Supplied data »
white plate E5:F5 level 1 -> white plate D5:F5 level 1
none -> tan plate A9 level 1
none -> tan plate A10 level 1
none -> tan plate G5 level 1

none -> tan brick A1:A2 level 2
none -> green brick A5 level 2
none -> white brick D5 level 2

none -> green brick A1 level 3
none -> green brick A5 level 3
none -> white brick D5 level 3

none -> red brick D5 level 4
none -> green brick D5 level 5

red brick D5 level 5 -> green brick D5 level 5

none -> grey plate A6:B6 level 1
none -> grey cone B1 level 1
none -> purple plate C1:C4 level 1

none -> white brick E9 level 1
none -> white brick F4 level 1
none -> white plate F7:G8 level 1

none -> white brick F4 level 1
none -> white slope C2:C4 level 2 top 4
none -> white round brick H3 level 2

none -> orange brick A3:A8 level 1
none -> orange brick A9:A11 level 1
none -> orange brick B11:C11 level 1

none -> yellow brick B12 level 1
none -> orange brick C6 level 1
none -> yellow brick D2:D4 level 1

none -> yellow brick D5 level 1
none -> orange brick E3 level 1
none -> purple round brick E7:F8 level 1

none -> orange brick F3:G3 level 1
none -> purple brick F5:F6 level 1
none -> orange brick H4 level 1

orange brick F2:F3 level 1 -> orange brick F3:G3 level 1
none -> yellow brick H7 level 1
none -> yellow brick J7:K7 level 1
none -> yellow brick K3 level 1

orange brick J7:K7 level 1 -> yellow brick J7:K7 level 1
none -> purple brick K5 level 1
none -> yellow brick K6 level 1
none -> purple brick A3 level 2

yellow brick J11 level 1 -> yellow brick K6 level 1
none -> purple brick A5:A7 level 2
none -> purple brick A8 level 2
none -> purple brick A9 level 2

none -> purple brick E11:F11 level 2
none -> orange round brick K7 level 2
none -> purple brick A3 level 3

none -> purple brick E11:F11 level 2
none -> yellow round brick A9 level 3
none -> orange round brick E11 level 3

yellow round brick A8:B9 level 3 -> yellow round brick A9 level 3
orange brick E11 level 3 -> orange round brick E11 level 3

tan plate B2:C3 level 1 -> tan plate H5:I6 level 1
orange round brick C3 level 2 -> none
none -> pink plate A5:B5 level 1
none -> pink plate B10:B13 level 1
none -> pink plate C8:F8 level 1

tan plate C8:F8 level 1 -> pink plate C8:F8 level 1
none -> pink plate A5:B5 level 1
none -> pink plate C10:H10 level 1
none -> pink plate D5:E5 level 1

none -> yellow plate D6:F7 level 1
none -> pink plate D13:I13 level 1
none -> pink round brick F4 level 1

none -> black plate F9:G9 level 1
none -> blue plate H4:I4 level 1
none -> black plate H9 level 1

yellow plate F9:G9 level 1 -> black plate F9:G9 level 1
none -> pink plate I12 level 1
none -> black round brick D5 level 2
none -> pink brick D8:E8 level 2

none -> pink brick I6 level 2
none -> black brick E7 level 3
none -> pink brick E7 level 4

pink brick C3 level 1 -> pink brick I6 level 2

What you have to do »
Please repeat the entries above exactly as they read.

Result for this task »
white plate E5:F5 level 1 -> white plate D5:F5 level 1
none -> tan plate A9 level 1
none -> tan plate A10 level 1
none -> tan plate G5 level 1

none -> tan brick A1:A2 level 2
none -> green brick A5 level 2
none -> white brick D5 level 2

none -> green brick A1 level 3
none -> green brick A5 level 3
none -> white brick D5 level 3

none -> red brick D5 level 4
none -> green brick D5 level 5

red brick D5 level 5 -> green brick D5 level 5

none -> grey plate A6:B6 level 1
none -> grey cone B1 level 1
none -> purple plate C1:C4 level 1

none -> white brick E9 level 1
none -> white brick F4 level 1
none -> white plate F7:G8 level 1

none -> white brick F4 level 1
none -> white slope C2:C4 level 2 top 4
none -> white round brick H3 level 2

none -> orange brick A3:A8 level 1
none -> orange brick A9:A11 level 1
none -> orange brick B11:C11 level 1

none -> yellow brick B12 level 1
none -> orange brick C6 level 1
none -> yellow brick D2:D4 level 1

none -> yellow brick D5 level 1
none -> orange brick E3 level 1
none -> purple round brick E7:F8 level 1

none -> orange brick F3:G3 level 1
none -> purple brick F5:F6 level 1
none -> orange brick H4 level 1

orange brick F2:F3 level 1 -> orange brick F3:G3 level 1
none -> yellow brick H7 level 1
none -> yellow brick J7:K7 level 1
none -> yellow brick K3 level 1

orange brick J7:K7 level 1 -> yellow brick J7:K7 level 1
none -> purple brick K5 level 1
none -> yellow brick K6 level 1
none -> purple brick A3 level 2

yellow brick J11 level 1 -> yellow brick K6 level 1
none -> purple brick A5:A7 level 2
none -> purple brick A8 level 2
none -> purple brick A9 level 2

none -> purple brick E11:F11 level 2
none -> orange round brick K7 level 2
none -> purple brick A3 level 3

none -> purple brick E11:F11 level 2
none -> yellow round brick A9 level 3
none -> orange round brick E11 level 3

yellow round brick A8:B9 level 3 -> yellow round brick A9 level 3
orange brick E11 level 3 -> orange round brick E11 level 3

tan plate B2:C3 level 1 -> tan plate H5:I6 level 1
orange round brick C3 level 2 -> none
none -> pink plate A5:B5 level 1
none -> pink plate B10:B13 level 1
none -> pink plate C8:F8 level 1

tan plate C8:F8 level 1 -> pink plate C8:F8 level 1
none -> pink plate A5:B5 level 1
none -> pink plate C10:H10 level 1
none -> pink plate D5:E5 level 1

none -> yellow plate D6:F7 level 1
none -> pink plate D13:I13 level 1
none -> pink round brick F4 level 1

none -> black plate F9:G9 level 1
none -> blue plate H4:I4 level 1
none -> black plate H9 level 1

yellow plate F9:G9 level 1 -> black plate F9:G9 level 1
none -> pink plate I12 level 1
none -> black round brick D5 level 2
none -> pink brick D8:E8 level 2

none -> pink brick I6 level 2
none -> black brick E7 level 3
none -> pink brick E7 level 4

pink brick C3 level 1 -> pink brick I6 level 2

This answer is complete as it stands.